### Task directions
Pictures do not belong in the copy. Write out exactly the lines from the one containing "BARO1 pin VCC: 3V3 -> GND" through the end of the data.

Top of Material for this exercise

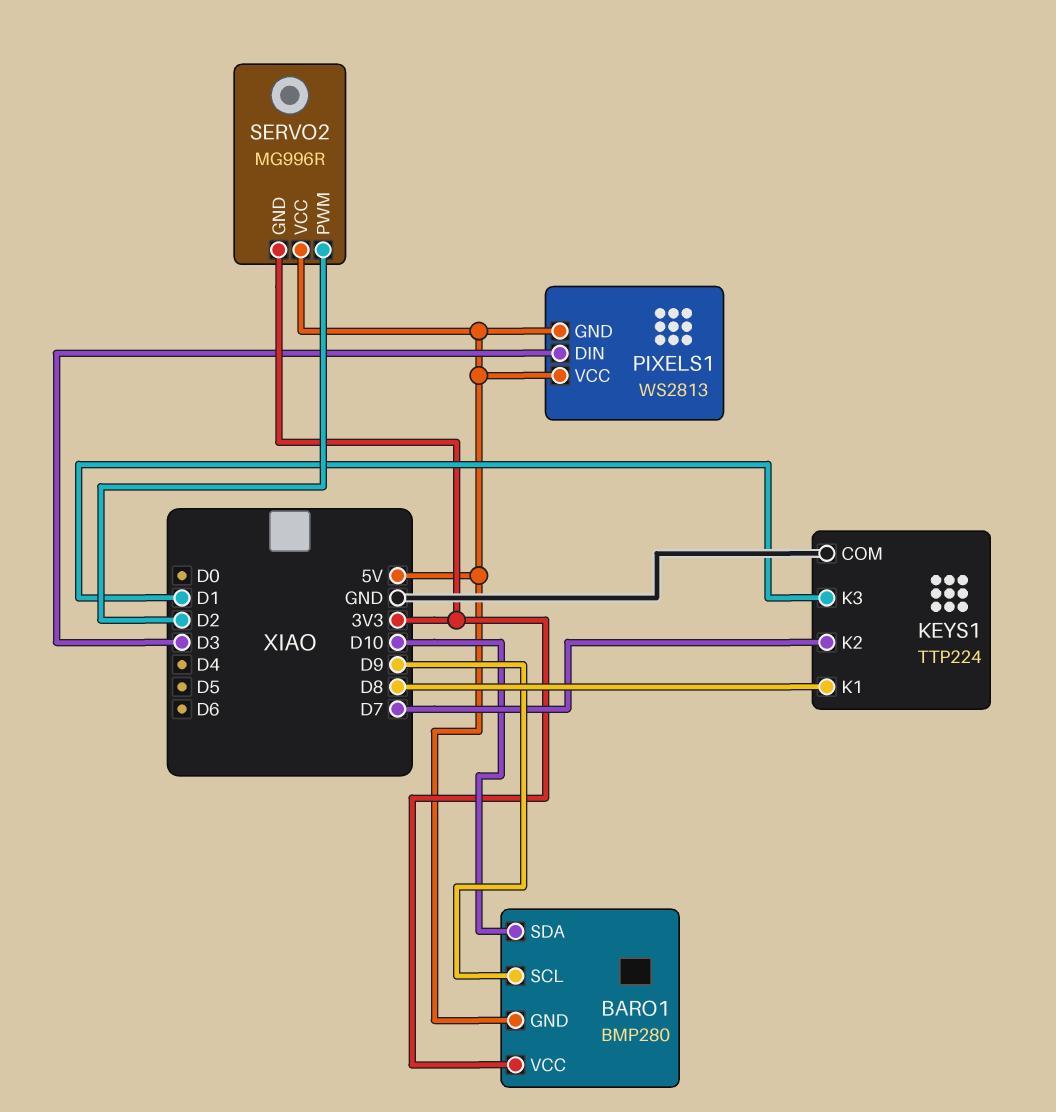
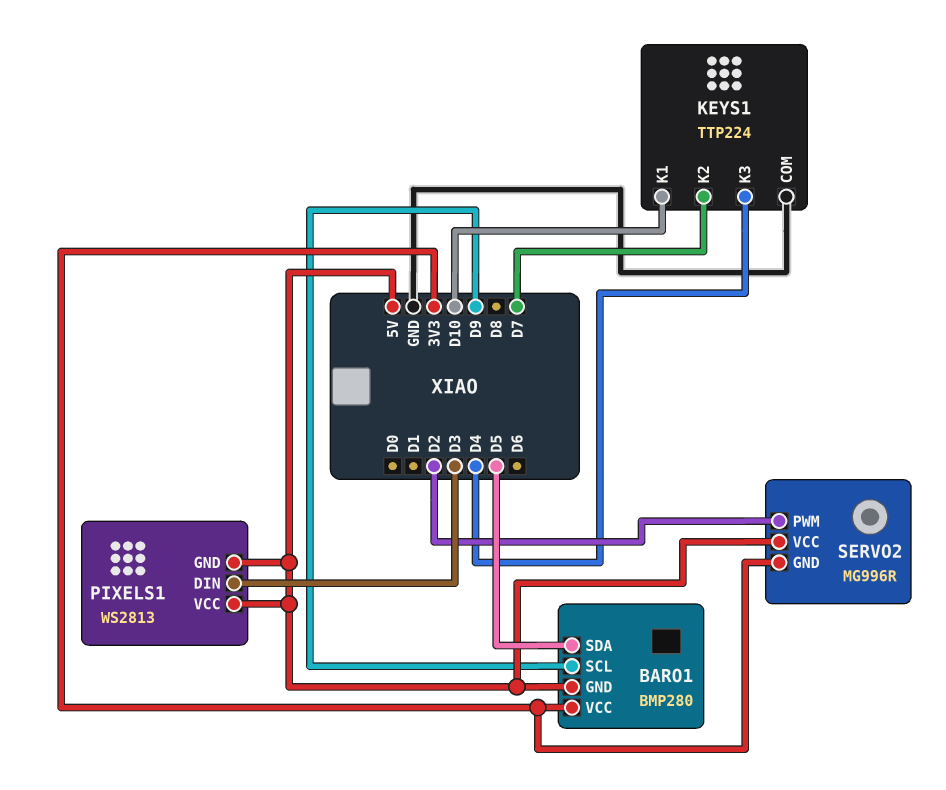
BARO1 pin SDA: D10 -> D5
KEYS1 pin K1: D8 -> D10
KEYS1 pin K3: D1 -> D4

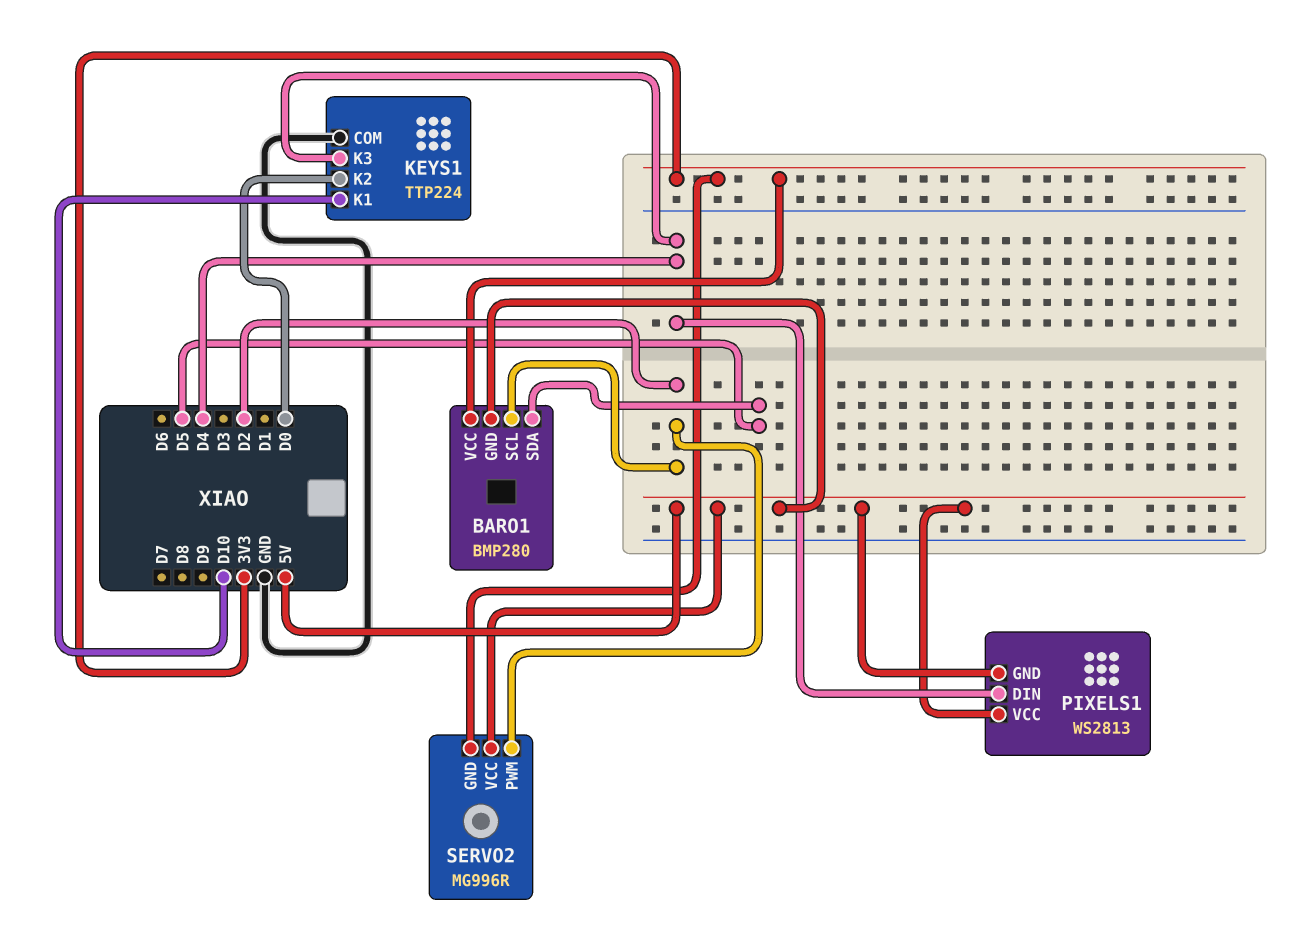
BARO1 pin SCL: D9 -> D2
KEYS1 pin K2: D7 -> D0
PIXELS1 pin DIN: D3 -> D4

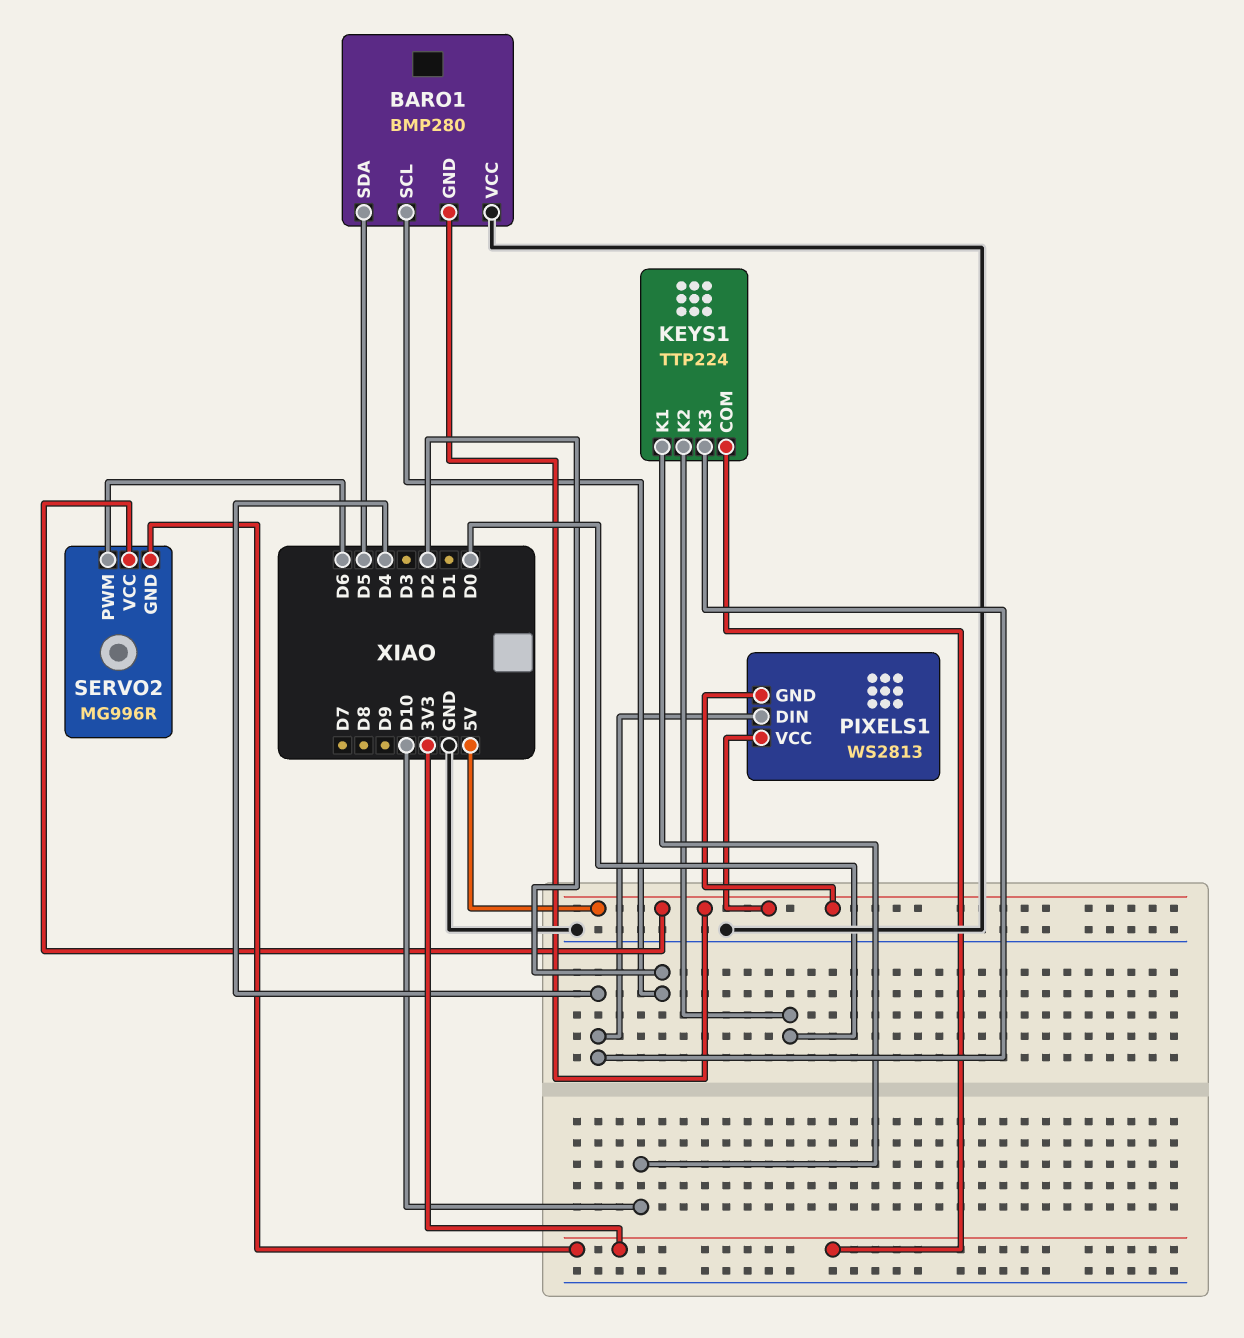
BARO1 pin VCC: 3V3 -> GND
KEYS1 pin COM: GND -> 3V3
SERVO2 pin PWM: D2 -> D6

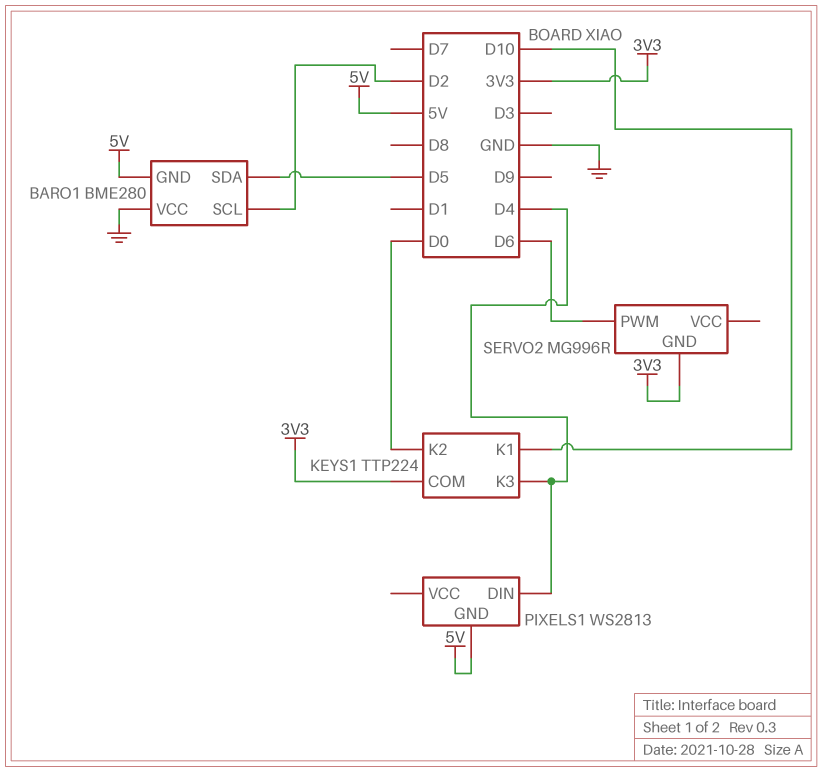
BARO1: BMP280 -> BME280
PIXELS1 pin VCC: 5V -> none
SERVO2 pin VCC: 5V -> none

Bottom of Material for this exercise

### Expected answer
BARO1 pin VCC: 3V3 -> GND
KEYS1 pin COM: GND -> 3V3
SERVO2 pin PWM: D2 -> D6

BARO1: BMP280 -> BME280
PIXELS1 pin VCC: 5V -> none
SERVO2 pin VCC: 5V -> none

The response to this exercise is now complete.